◆ ABOUT THIS EXERCISE
Reproduce the lines below word for word, leaving out the pictures.

◆ PROVIDED ENTRIES
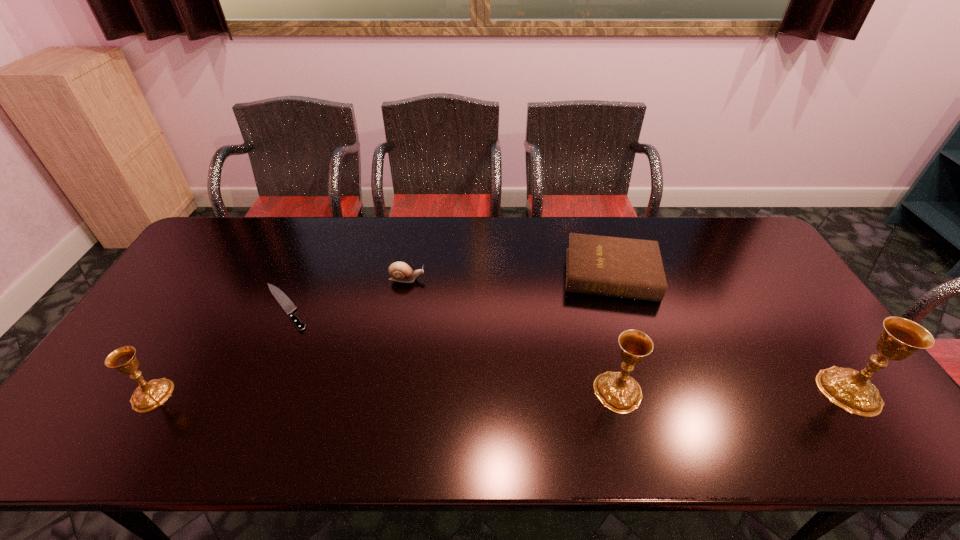
Where is `free spot located on the right of the leftmost object`? free spot located on the right of the leftmost object is located at coordinates (216, 395).

Where is `vacant space located 0.340m on the back of the second chalice from left to right`? vacant space located 0.340m on the back of the second chalice from left to right is located at coordinates (588, 280).

Find the location of a particular element. The image size is (960, 540). free space located on the left of the rightmost chalice is located at coordinates (727, 390).

The image size is (960, 540). In order to click on free space located on the front-facing side of the escargot in this screenshot , I will do tap(527, 279).

Locate an element on the screen. free space located on the back of the shortest object is located at coordinates pyautogui.click(x=316, y=237).

I want to click on vacant space located 0.300m on the front of the Bible, so click(648, 391).

You are a GUI agent. You are given a task and a screenshot of the screen. Output one action in this format:
    pyautogui.click(x=<x>, y=<y>)
    Task: Click on the object that is at the far edge
    
    Given the screenshot: What is the action you would take?
    pyautogui.click(x=629, y=268)

Identify the location of object located in the left edge section of the desktop. (147, 396).

This screenshot has width=960, height=540. What are the coordinates of `object present at the right edge` in the screenshot? It's located at (852, 390).

Identify the location of object situated at the near left corner. (147, 396).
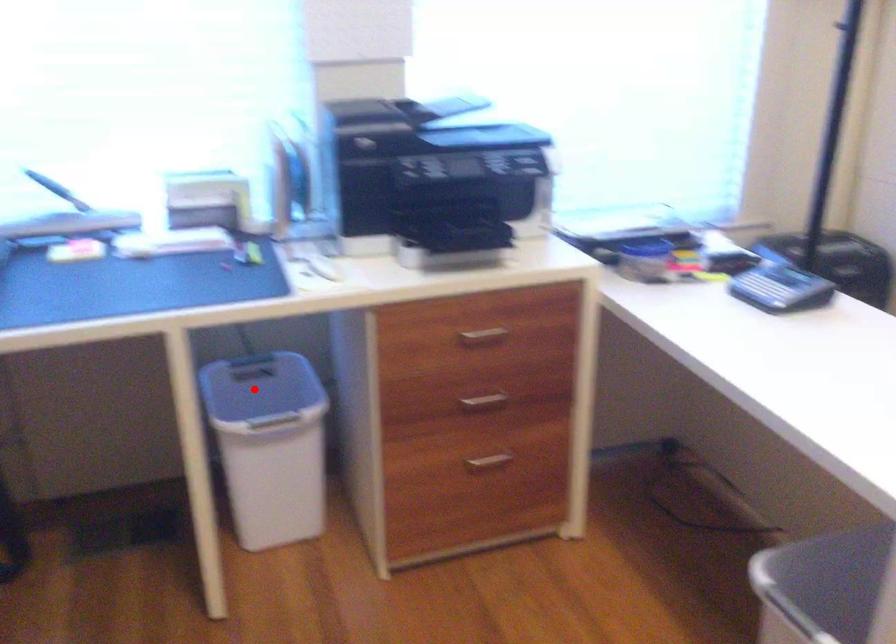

◆ SOLUTION TO THE EXERCISE
Where is `free spot located on the right of the leftmost object`? free spot located on the right of the leftmost object is located at coordinates (216, 395).

Where is `vacant space located 0.340m on the back of the second chalice from left to right`? vacant space located 0.340m on the back of the second chalice from left to right is located at coordinates (588, 280).

Find the location of a particular element. The image size is (960, 540). free space located on the left of the rightmost chalice is located at coordinates (727, 390).

The image size is (960, 540). In order to click on free space located on the front-facing side of the escargot in this screenshot , I will do tap(527, 279).

Locate an element on the screen. free space located on the back of the shortest object is located at coordinates pyautogui.click(x=316, y=237).

I want to click on vacant space located 0.300m on the front of the Bible, so click(648, 391).

You are a GUI agent. You are given a task and a screenshot of the screen. Output one action in this format:
    pyautogui.click(x=<x>, y=<y>)
    Task: Click on the object that is at the far edge
    
    Given the screenshot: What is the action you would take?
    pyautogui.click(x=629, y=268)

Identify the location of object located in the left edge section of the desktop. (147, 396).

This screenshot has width=960, height=540. What are the coordinates of `object present at the right edge` in the screenshot? It's located at (852, 390).

Identify the location of object situated at the near left corner. (147, 396).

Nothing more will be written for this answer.